Material provided:
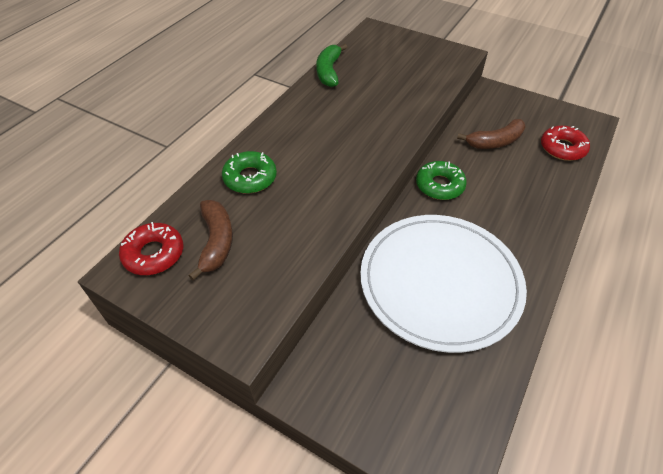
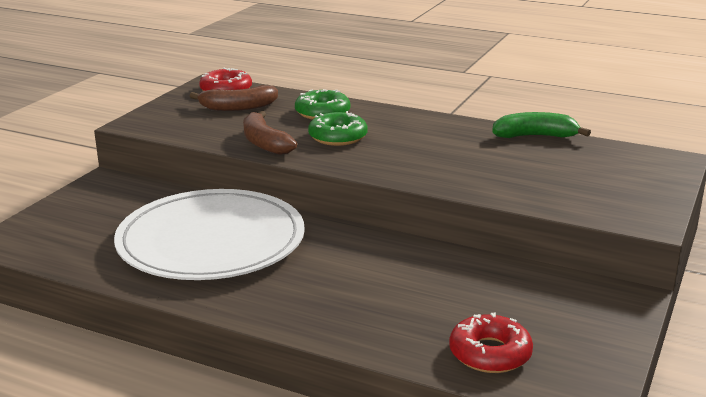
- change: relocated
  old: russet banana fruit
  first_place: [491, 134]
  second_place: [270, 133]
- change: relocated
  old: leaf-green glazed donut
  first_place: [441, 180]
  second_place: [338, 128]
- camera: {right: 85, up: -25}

Prompt:
Go to the line containing "first_place: [491, 134]" in the listing. Print it and every line through the last one, exactly and with nothing more.

Exercise result:
  first_place: [491, 134]
  second_place: [270, 133]
- change: relocated
  old: leaf-green glazed donut
  first_place: [441, 180]
  second_place: [338, 128]
- camera: {right: 85, up: -25}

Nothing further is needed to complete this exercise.